[[ SOURCE MATERIAL open ]]

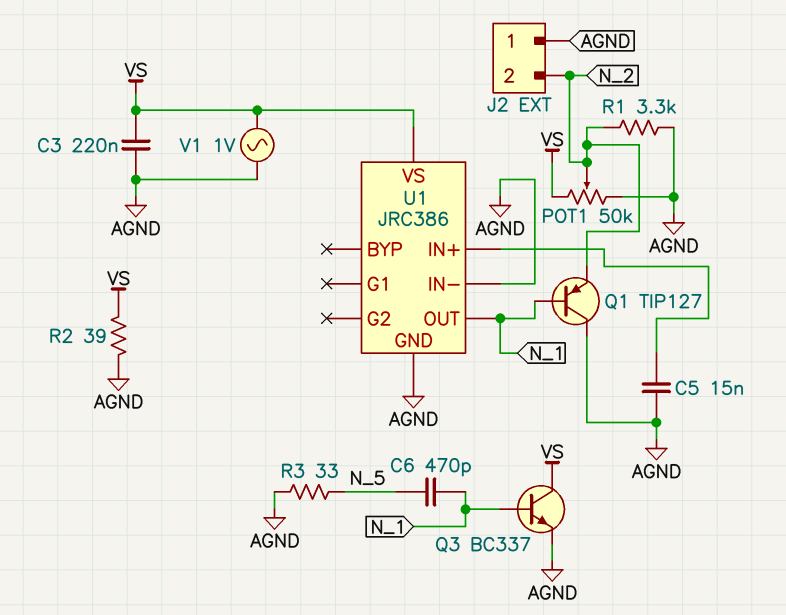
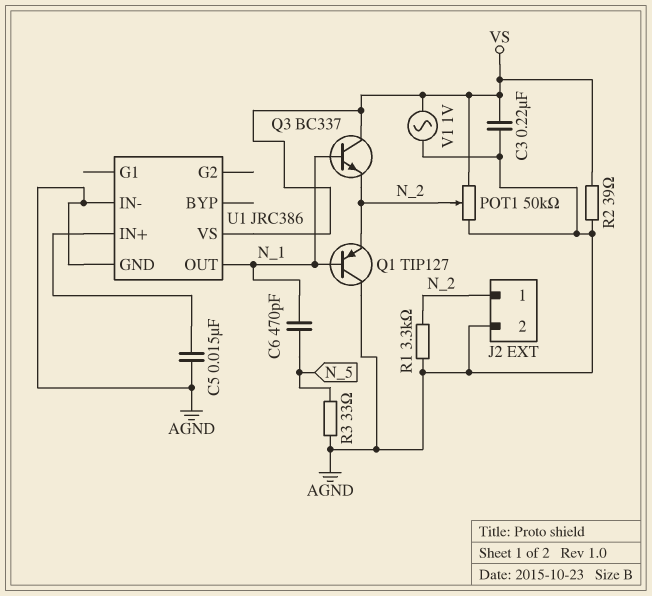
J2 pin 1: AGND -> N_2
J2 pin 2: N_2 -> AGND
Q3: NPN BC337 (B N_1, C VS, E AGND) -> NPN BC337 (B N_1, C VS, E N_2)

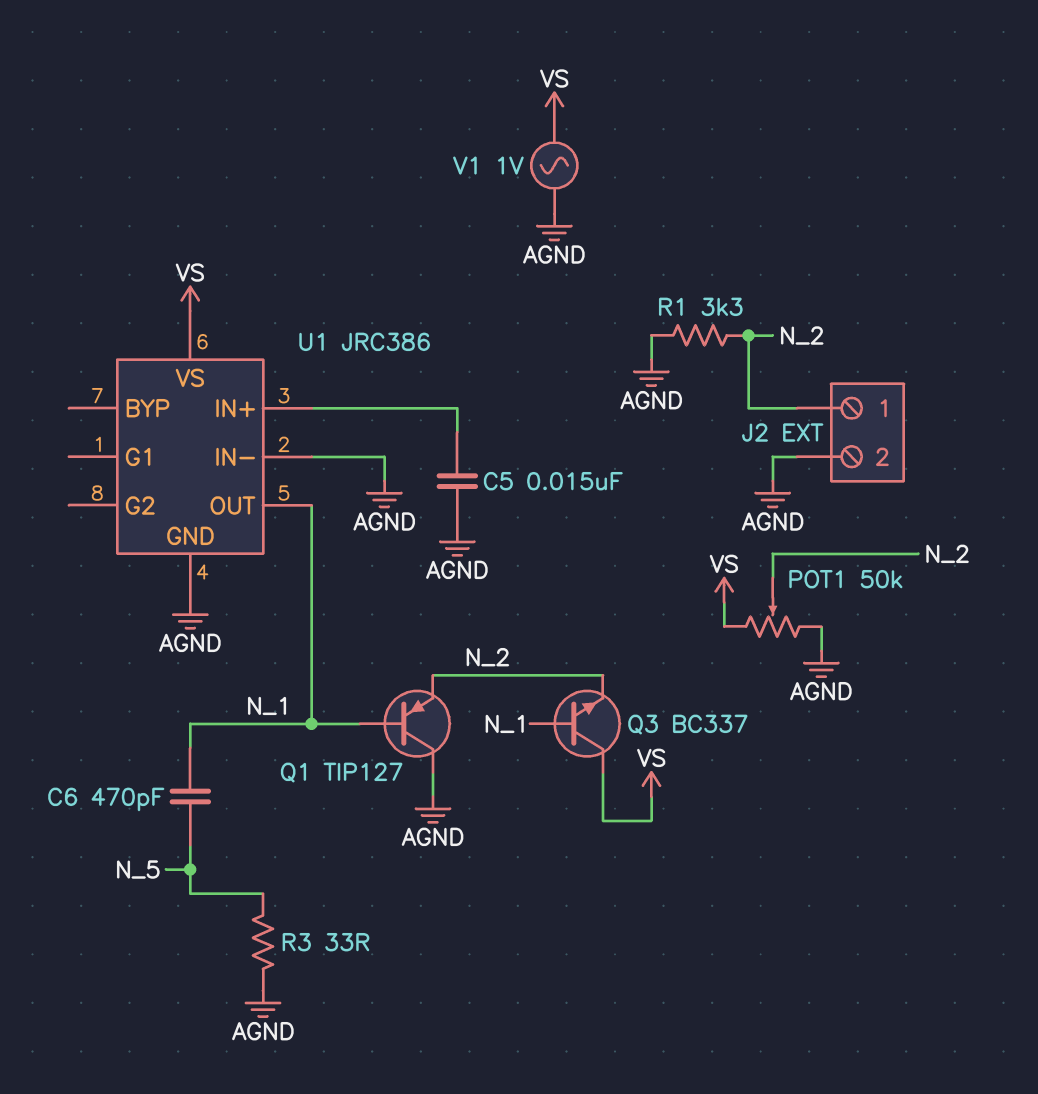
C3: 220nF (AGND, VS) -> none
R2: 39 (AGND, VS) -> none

[[ SOURCE MATERIAL closed ]]

◆ **TASK BRIEF**
Search the data above for the string "none" and report each line that holds it.

◆ **WRITTEN RESPONSE**
C3: 220nF (AGND, VS) -> none
R2: 39 (AGND, VS) -> none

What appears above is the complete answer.